[Pixel coordinate object listings]

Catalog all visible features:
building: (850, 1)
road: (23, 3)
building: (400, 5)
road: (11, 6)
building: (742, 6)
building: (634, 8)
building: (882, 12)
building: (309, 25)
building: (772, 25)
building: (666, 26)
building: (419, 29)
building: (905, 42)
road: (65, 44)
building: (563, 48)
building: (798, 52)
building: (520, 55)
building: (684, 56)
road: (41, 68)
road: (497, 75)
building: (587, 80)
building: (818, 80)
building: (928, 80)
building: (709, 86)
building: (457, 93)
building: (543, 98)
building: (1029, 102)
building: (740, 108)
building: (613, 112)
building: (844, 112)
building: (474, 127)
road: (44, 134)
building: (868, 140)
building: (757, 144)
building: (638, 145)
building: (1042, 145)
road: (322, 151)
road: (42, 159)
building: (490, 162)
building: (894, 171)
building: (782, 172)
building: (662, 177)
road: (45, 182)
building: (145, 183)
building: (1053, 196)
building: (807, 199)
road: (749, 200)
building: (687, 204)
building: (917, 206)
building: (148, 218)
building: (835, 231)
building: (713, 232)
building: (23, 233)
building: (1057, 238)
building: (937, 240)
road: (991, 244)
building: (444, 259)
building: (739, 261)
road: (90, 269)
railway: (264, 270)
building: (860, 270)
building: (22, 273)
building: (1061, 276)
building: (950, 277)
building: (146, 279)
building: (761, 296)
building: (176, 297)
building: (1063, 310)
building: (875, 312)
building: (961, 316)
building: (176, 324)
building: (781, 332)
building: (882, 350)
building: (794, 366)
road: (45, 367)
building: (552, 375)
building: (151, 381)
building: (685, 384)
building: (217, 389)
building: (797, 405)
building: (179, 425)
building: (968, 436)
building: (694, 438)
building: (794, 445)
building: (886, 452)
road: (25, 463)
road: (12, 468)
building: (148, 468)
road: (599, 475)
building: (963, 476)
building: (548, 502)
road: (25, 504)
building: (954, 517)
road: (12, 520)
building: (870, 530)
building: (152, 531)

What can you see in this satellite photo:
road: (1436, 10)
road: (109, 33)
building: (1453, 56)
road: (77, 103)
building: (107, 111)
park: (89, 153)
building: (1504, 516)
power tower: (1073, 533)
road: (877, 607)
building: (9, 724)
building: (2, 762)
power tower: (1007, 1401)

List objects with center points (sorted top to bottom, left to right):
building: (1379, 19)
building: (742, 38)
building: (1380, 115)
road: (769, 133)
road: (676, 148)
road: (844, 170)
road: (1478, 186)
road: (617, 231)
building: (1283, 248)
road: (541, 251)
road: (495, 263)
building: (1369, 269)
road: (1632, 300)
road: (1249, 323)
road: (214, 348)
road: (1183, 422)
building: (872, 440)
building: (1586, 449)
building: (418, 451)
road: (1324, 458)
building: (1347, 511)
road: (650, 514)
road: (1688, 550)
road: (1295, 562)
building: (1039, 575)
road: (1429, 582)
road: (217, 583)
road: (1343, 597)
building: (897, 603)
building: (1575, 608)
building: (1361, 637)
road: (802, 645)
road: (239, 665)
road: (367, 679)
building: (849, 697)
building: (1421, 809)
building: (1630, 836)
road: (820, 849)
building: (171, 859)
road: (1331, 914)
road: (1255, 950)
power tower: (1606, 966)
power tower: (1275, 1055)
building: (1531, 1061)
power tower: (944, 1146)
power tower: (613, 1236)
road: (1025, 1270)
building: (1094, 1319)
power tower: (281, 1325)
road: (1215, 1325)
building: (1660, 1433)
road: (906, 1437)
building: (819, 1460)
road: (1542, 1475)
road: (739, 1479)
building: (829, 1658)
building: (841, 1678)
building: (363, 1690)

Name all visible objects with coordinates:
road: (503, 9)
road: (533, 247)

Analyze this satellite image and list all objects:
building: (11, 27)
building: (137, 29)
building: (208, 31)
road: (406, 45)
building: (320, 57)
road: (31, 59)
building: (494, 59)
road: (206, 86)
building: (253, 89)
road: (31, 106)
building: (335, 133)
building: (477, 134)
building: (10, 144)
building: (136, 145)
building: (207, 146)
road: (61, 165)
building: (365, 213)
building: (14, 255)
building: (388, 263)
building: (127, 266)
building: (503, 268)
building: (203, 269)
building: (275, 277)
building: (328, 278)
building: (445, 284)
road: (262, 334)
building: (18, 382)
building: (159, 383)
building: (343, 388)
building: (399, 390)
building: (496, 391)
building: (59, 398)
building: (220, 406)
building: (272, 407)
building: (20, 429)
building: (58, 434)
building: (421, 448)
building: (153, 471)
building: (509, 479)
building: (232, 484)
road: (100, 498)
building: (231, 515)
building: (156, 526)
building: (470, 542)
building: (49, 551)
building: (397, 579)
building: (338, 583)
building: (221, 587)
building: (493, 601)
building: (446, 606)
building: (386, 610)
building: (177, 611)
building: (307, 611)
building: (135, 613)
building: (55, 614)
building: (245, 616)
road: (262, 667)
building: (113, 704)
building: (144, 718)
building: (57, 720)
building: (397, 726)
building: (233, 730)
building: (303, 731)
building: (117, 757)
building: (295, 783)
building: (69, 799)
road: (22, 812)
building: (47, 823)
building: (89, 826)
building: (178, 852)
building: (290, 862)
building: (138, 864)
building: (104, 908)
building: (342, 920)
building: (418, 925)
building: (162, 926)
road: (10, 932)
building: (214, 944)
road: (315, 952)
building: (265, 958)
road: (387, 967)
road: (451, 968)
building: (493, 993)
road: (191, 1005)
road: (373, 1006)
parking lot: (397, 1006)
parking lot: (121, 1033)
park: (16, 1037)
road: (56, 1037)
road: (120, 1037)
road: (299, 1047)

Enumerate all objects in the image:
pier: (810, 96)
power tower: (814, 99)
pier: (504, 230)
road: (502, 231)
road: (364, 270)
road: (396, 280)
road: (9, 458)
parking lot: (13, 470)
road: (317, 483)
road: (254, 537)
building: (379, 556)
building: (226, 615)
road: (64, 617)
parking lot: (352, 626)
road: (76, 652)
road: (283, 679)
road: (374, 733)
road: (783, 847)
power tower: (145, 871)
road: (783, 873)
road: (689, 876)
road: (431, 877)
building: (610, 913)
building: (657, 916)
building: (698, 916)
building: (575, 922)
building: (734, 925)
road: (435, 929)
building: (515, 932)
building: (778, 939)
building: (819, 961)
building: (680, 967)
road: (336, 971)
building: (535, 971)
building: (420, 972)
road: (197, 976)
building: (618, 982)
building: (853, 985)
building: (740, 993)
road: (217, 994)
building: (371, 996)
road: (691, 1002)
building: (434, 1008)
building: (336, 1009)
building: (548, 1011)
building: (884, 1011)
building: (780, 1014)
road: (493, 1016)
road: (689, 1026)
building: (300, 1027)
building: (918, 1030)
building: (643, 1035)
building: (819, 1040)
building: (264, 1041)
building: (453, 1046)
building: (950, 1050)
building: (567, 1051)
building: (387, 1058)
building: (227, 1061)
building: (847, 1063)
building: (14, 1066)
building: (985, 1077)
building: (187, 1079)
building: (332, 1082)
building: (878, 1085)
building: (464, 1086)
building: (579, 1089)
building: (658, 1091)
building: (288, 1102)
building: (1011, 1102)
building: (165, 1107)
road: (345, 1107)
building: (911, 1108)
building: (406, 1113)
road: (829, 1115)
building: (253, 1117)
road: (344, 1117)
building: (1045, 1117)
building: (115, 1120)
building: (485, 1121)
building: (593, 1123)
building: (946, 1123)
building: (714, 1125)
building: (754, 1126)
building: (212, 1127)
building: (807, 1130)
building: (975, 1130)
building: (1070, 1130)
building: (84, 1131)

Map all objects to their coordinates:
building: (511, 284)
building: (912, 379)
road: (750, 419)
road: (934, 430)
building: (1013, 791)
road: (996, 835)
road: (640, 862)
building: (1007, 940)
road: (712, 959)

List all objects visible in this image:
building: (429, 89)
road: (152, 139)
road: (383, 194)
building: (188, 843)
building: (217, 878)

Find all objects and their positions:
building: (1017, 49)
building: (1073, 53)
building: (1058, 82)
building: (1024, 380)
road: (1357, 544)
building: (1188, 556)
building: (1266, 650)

* _What is needed_: Every line above that contains the word "satellite" should be reported.

* _Answer to the exercise_:
What can you see in this satellite photo:
Analyze this satellite image and list all objects:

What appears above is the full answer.